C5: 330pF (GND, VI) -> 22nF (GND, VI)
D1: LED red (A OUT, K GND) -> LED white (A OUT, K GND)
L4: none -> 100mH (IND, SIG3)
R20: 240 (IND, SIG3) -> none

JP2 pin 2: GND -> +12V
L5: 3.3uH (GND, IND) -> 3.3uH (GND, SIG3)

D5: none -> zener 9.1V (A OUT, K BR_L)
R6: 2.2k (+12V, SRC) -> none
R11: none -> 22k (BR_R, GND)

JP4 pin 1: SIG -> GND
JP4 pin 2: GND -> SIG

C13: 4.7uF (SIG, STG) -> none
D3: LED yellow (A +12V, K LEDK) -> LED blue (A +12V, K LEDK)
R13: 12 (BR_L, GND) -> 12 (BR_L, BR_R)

#### [Aim of the exercise]
Which of the lines in the listing above include "none"? Report each of them.

#### [The answer]
L4: none -> 100mH (IND, SIG3)
R20: 240 (IND, SIG3) -> none
D5: none -> zener 9.1V (A OUT, K BR_L)
R6: 2.2k (+12V, SRC) -> none
R11: none -> 22k (BR_R, GND)
C13: 4.7uF (SIG, STG) -> none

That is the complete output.